* [PROMPT]: Print the listing as it stands, omitting all images.
+--
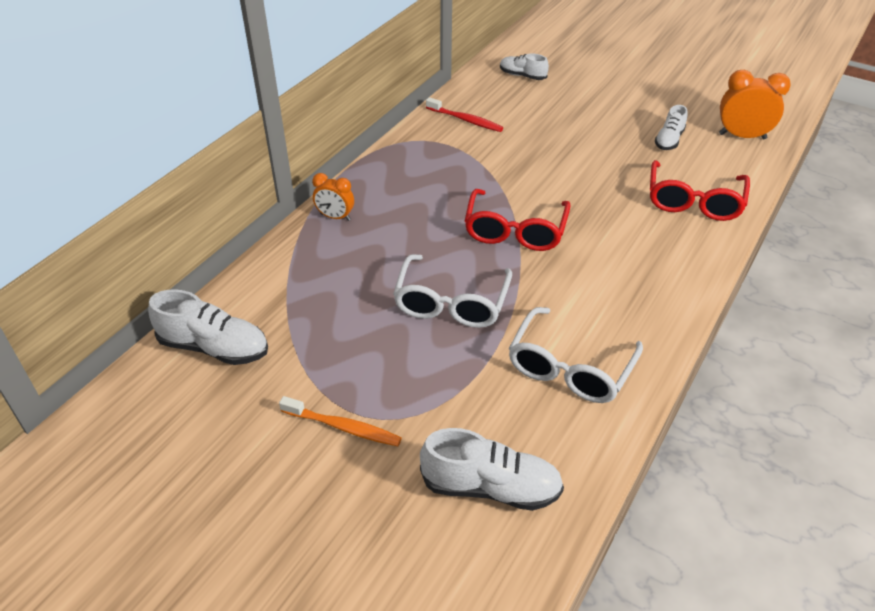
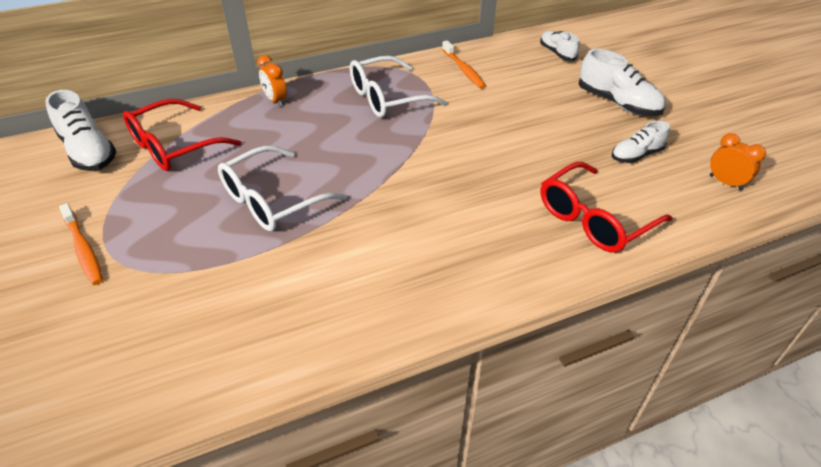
camera: 35 degrees right, 0 degrees up
white shoe [420,428,564,511] -> white shoe moved to [579,49,666,116]
red toothbrush [426,97,503,132] -> orange toothbrush [442,40,486,89]
red glasses [465,189,570,251] -> red glasses moved to [123,99,241,171]
white glasses [509,307,643,403] -> white glasses moved to [350,56,447,118]
orange clock [719,70,791,139] -> orange clock [710,133,766,191], size x0.62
+--
* [PROBLEM SOLUTION]:
camera: 35 degrees right, 0 degrees up
white shoe [420,428,564,511] -> white shoe moved to [579,49,666,116]
red toothbrush [426,97,503,132] -> orange toothbrush [442,40,486,89]
red glasses [465,189,570,251] -> red glasses moved to [123,99,241,171]
white glasses [509,307,643,403] -> white glasses moved to [350,56,447,118]
orange clock [719,70,791,139] -> orange clock [710,133,766,191], size x0.62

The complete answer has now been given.